▶ _PROBLEM DESCRIPTION_
Repeat every record exactly, omitting the pictures.

=== MATERIAL PROVIDED ===

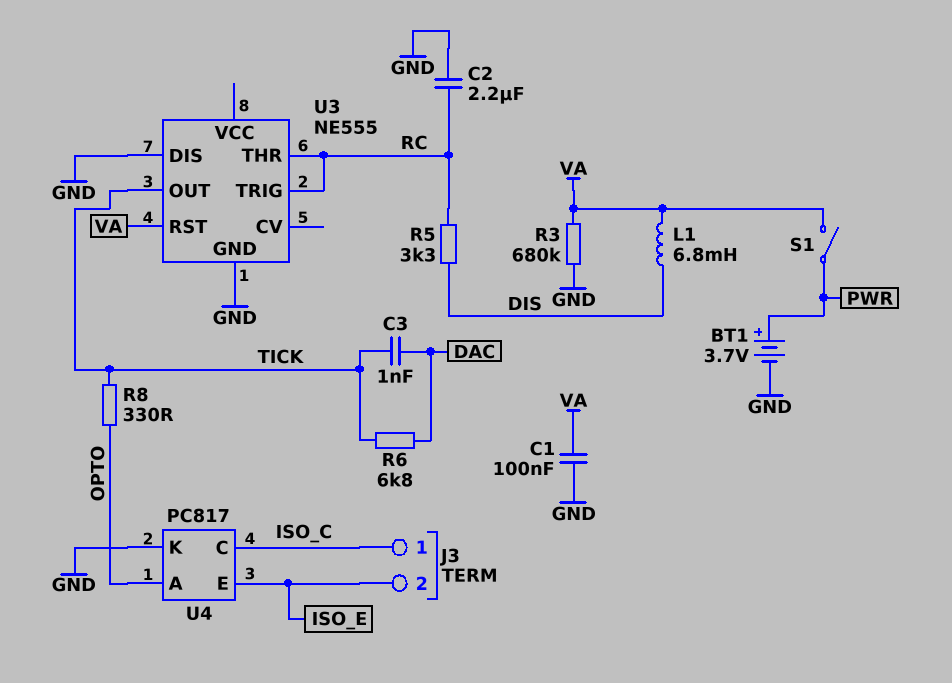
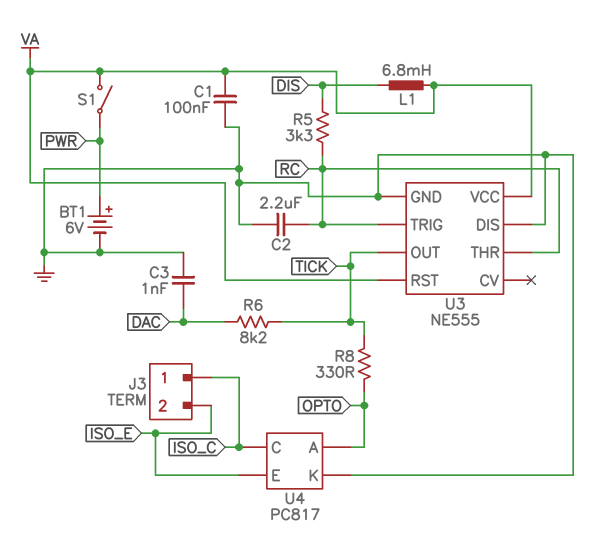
BT1: 3.7V (plus PWR, minus GND) -> 6V (plus PWR, minus GND)
C3: 1nF (DAC, TICK) -> 1nF (DAC, GND)
R3: 680k (GND, VA) -> none
R6: 6.8k (DAC, TICK) -> 8.2k (DAC, TICK)
U3 pin VCC: none -> VA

===

▶ _OUTPUT OF THE EXERCISE_
BT1: 3.7V (plus PWR, minus GND) -> 6V (plus PWR, minus GND)
C3: 1nF (DAC, TICK) -> 1nF (DAC, GND)
R3: 680k (GND, VA) -> none
R6: 6.8k (DAC, TICK) -> 8.2k (DAC, TICK)
U3 pin VCC: none -> VA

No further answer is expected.